## INPUT DATA
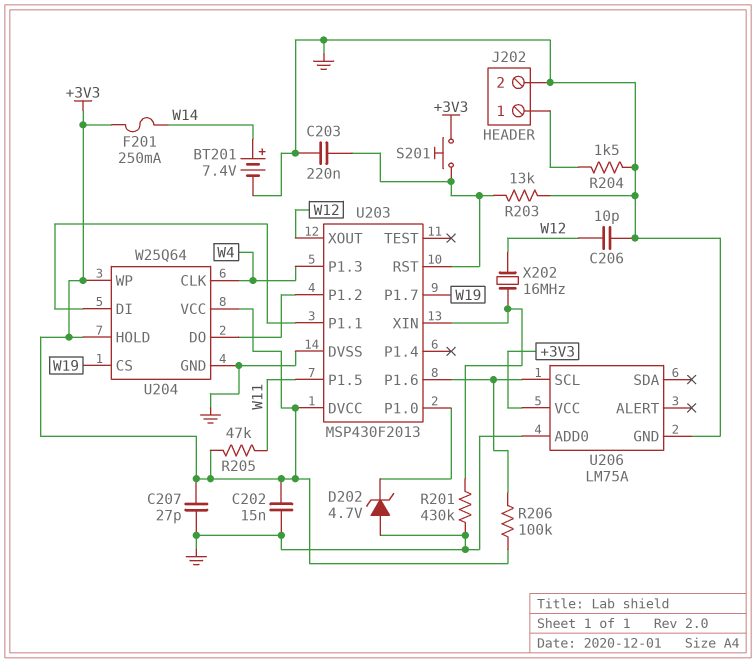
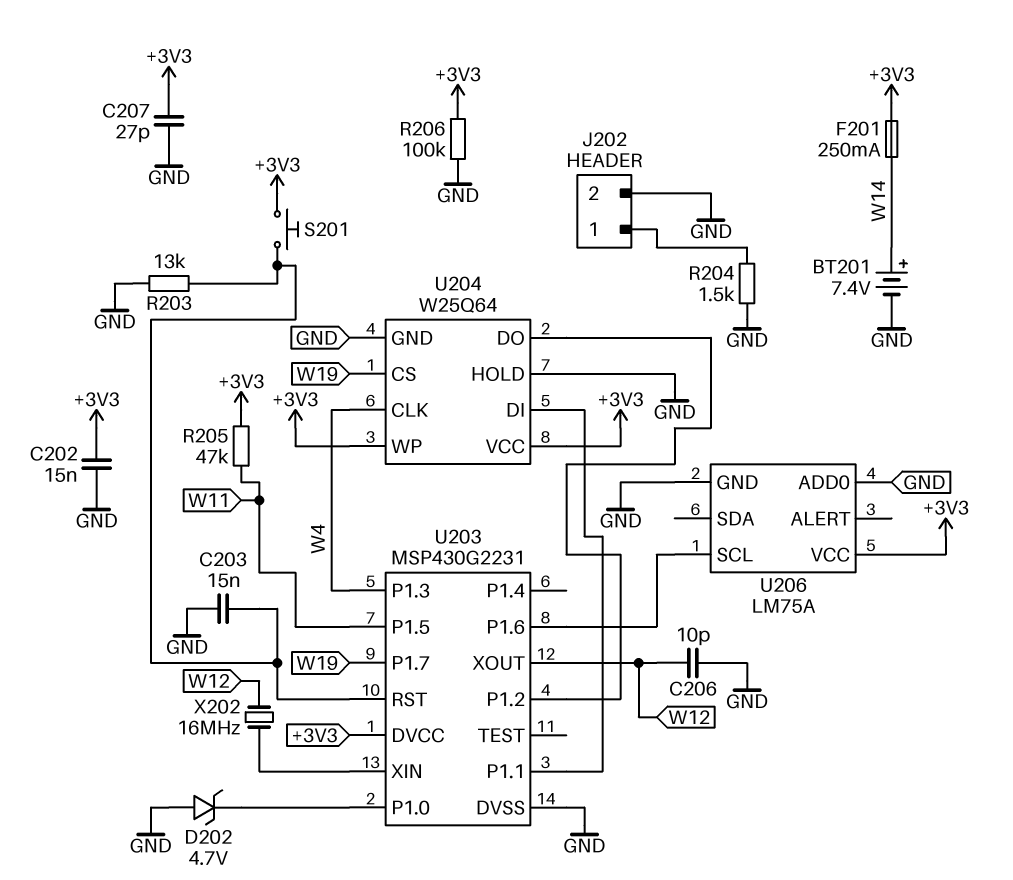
C203: 220nF (GND, U203/RST) -> 15nF (GND, U203/RST)
R201: 430k (GND, U203/XIN) -> none
R206: 100k (+3V3, U203/P1.6) -> 100k (+3V3, GND)
U203: MSP430F2013 -> MSP430G2231
U204 pin HOLD: +3V3 -> GND

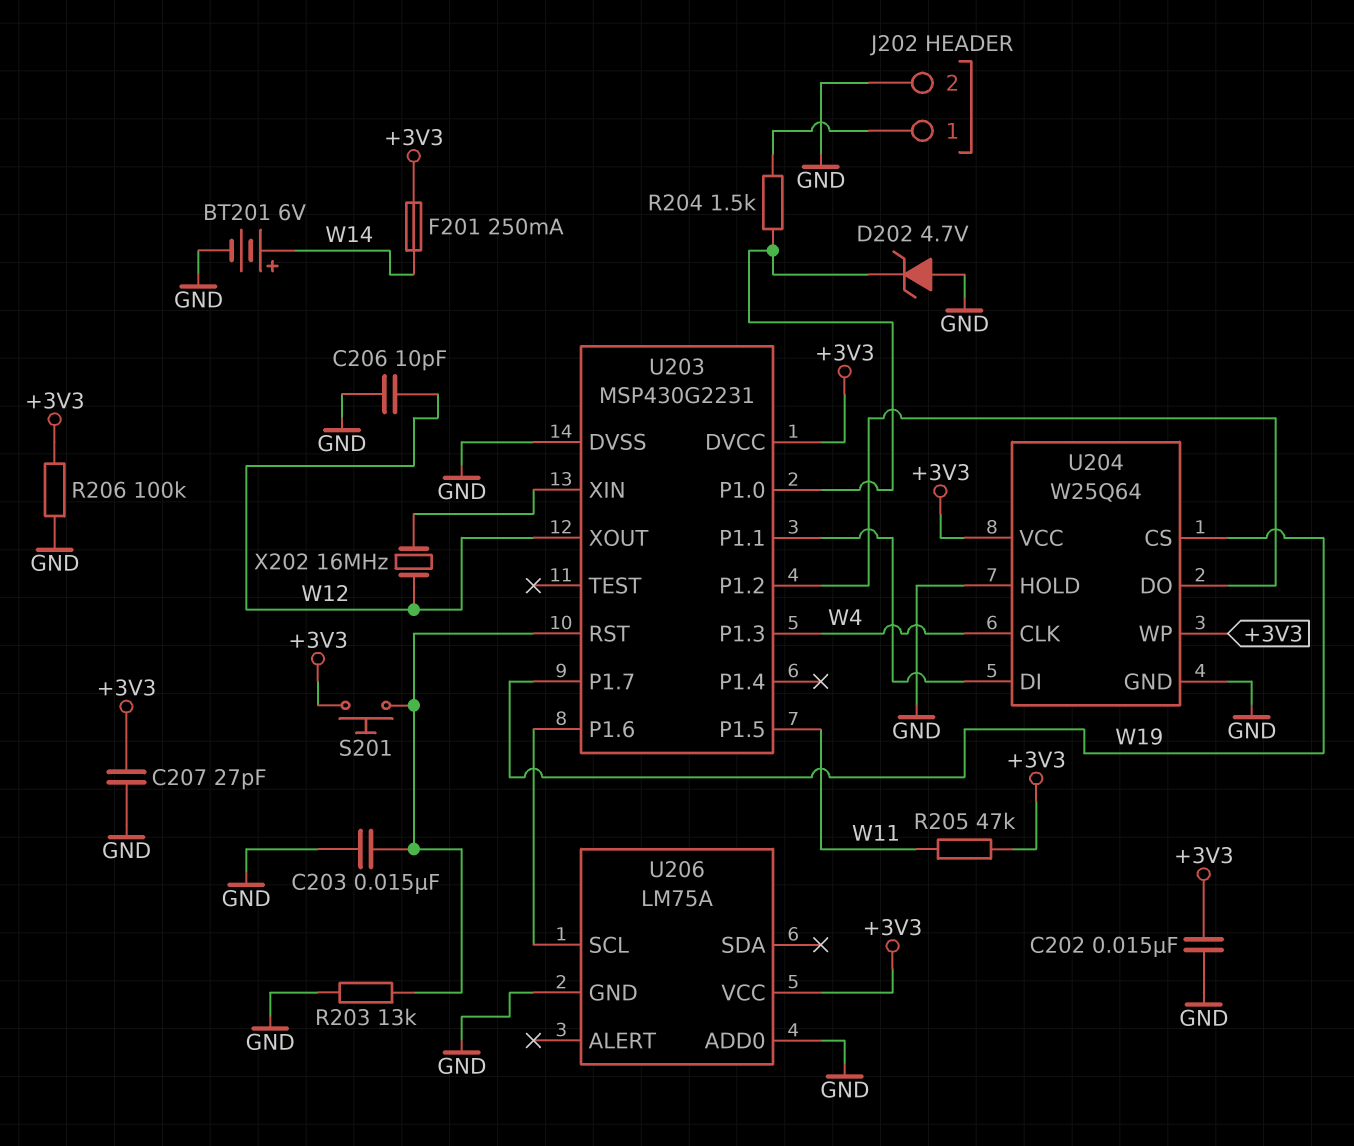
BT201: 7.4V (plus W14, minus GND) -> 6V (plus W14, minus GND)
R204: 1.5k (GND, J202/1) -> 1.5k (J202/1, U203/P1.0)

## EXERCISE REQUIREMENTS
In the copy, include no pictures; otherwise transcribe the entries exactly.

## SOLUTION
C203: 220nF (GND, U203/RST) -> 15nF (GND, U203/RST)
R201: 430k (GND, U203/XIN) -> none
R206: 100k (+3V3, U203/P1.6) -> 100k (+3V3, GND)
U203: MSP430F2013 -> MSP430G2231
U204 pin HOLD: +3V3 -> GND

BT201: 7.4V (plus W14, minus GND) -> 6V (plus W14, minus GND)
R204: 1.5k (GND, J202/1) -> 1.5k (J202/1, U203/P1.0)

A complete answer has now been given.